PROBLEM STATEMENT: Locate each line of the material below that contains the string "kern" and copy every such line in full.

ENTRIES SHOWN:
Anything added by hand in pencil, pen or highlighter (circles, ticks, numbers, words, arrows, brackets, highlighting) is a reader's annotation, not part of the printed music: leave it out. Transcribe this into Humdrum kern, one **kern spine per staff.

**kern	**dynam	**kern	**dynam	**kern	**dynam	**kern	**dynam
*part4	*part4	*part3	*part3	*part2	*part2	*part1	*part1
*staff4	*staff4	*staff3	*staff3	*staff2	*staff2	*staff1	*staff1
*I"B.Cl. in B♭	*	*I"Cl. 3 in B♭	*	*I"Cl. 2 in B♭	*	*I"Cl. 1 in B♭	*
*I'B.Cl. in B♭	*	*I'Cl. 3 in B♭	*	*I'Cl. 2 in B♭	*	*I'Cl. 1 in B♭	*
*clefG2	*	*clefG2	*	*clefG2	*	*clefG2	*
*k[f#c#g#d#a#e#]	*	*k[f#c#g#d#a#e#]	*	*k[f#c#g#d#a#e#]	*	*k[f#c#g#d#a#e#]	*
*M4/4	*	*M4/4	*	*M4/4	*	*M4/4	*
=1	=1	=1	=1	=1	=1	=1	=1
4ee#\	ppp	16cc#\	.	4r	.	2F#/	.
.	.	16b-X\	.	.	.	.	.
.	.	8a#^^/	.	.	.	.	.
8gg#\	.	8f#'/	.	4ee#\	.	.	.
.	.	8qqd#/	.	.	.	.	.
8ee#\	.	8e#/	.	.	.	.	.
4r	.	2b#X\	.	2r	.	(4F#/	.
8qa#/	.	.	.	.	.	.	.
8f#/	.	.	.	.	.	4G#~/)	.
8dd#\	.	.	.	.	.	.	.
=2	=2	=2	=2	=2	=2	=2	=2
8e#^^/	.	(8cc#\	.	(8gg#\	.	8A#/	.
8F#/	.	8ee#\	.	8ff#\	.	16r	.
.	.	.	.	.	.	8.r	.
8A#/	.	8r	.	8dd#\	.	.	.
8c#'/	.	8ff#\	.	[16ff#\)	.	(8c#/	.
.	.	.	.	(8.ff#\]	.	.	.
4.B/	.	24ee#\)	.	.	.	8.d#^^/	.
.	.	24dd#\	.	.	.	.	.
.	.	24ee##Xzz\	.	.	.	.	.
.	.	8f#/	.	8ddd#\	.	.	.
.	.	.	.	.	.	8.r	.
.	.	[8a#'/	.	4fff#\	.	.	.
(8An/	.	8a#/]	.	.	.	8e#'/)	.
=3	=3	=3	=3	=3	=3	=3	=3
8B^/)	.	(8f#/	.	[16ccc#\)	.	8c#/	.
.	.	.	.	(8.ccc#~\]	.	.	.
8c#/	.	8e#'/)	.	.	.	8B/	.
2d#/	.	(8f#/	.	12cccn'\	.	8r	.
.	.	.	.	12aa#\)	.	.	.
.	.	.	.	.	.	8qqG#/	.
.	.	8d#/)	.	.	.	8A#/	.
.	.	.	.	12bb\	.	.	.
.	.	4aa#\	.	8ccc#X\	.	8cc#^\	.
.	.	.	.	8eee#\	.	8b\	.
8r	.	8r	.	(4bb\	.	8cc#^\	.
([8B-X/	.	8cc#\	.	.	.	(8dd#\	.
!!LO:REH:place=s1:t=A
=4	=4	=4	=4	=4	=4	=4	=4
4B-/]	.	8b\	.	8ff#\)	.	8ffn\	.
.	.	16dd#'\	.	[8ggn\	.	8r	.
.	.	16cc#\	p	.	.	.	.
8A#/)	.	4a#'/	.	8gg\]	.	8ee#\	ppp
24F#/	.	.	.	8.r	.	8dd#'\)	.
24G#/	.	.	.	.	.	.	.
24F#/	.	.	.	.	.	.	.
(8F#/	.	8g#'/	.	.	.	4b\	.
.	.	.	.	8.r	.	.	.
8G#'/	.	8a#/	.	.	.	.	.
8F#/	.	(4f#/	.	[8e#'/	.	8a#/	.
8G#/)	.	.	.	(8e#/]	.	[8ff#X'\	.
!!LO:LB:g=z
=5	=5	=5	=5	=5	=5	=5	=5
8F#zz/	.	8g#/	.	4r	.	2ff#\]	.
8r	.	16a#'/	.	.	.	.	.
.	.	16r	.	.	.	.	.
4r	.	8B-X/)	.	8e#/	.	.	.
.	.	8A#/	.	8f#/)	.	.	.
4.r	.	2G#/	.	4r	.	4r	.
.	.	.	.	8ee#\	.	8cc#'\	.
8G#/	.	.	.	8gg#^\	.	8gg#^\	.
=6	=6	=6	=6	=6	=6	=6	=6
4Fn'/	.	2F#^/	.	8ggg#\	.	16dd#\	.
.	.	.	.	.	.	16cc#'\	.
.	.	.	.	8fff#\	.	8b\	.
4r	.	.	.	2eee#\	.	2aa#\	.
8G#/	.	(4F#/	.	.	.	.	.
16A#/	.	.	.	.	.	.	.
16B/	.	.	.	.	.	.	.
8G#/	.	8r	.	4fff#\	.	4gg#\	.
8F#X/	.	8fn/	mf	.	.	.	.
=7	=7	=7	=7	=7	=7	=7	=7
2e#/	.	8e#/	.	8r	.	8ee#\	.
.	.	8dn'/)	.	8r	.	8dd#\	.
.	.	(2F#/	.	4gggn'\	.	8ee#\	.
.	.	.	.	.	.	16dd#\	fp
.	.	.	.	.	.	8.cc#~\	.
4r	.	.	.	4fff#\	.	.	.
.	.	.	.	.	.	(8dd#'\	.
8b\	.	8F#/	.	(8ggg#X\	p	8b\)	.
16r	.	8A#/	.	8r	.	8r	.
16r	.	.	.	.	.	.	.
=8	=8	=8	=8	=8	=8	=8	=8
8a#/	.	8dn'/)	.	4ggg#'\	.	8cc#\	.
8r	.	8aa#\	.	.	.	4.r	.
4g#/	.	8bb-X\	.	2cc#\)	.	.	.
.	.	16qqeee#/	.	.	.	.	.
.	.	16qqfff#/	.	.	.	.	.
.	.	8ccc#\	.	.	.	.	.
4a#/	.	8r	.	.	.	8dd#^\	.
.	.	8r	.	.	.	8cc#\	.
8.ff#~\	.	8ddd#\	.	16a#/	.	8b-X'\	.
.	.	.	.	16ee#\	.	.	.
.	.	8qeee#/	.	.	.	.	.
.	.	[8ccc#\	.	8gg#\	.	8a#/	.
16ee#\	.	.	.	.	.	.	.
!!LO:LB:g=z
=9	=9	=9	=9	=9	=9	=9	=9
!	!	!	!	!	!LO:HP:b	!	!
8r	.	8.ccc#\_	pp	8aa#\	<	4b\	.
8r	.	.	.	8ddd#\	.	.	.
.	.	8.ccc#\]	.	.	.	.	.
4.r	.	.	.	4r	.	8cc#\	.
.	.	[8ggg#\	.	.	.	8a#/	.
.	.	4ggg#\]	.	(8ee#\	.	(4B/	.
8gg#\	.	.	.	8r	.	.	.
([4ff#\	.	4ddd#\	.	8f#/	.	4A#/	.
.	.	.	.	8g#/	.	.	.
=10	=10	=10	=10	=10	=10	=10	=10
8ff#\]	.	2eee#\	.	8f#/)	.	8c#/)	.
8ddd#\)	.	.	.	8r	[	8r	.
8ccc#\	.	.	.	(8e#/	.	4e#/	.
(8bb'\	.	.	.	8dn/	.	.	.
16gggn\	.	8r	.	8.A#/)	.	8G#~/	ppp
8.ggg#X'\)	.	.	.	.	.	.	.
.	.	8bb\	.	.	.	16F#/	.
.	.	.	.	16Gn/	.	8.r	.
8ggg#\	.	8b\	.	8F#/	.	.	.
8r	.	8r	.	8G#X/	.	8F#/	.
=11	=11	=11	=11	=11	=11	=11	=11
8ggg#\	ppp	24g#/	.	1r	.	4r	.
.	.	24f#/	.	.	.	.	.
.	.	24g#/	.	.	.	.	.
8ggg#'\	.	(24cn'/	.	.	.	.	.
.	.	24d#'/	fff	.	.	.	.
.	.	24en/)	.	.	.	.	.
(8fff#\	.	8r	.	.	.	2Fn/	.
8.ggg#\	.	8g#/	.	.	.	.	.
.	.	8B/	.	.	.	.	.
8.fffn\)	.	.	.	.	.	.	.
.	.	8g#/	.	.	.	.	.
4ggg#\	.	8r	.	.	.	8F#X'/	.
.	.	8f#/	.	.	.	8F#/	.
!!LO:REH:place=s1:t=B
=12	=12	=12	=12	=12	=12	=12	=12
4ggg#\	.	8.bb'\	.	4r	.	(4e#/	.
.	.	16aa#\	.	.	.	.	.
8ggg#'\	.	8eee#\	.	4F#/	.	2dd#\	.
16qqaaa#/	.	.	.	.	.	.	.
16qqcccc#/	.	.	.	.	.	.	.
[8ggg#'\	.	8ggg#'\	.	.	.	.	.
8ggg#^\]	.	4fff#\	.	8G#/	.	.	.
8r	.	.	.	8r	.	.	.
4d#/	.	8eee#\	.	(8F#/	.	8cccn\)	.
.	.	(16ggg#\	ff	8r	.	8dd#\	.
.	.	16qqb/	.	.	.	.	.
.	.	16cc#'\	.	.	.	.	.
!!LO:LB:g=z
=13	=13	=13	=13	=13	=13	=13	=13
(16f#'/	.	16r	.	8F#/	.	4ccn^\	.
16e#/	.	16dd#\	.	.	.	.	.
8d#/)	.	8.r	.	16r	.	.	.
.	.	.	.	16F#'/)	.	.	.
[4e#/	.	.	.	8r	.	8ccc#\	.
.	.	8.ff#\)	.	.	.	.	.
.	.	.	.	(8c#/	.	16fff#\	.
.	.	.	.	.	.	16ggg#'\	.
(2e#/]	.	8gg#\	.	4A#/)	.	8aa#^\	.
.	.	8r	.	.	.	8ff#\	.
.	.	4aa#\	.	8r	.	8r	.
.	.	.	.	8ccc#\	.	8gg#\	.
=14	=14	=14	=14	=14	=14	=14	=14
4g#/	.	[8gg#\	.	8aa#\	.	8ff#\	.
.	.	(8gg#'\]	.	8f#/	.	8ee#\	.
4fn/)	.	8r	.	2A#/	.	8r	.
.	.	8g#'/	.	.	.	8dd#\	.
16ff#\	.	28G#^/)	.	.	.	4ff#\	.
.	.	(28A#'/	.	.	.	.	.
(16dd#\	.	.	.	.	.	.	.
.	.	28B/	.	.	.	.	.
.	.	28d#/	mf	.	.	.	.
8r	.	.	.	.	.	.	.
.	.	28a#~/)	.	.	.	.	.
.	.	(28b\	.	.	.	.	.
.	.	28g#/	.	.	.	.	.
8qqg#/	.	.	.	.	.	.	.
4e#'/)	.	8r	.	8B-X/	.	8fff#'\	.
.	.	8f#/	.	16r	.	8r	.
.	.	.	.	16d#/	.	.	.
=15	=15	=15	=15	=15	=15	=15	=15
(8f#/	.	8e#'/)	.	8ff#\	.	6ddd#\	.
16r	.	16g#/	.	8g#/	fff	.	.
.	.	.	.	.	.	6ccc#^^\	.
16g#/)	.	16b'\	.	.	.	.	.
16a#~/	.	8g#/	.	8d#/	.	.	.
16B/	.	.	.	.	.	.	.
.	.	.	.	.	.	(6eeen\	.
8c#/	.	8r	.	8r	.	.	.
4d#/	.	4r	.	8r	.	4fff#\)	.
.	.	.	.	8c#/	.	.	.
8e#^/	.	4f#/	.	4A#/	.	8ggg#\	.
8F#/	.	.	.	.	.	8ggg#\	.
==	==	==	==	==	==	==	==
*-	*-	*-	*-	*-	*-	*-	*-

ANSWER TO THE PROBLEM:
Anything added by hand in pencil, pen or highlighter (circles, ticks, numbers, words, arrows, brackets, highlighting) is a reader's annotation, not part of the printed music: leave it out. Transcribe this into Humdrum kern, one **kern spine per staff.
**kern	**dynam	**kern	**dynam	**kern	**dynam	**kern	**dynam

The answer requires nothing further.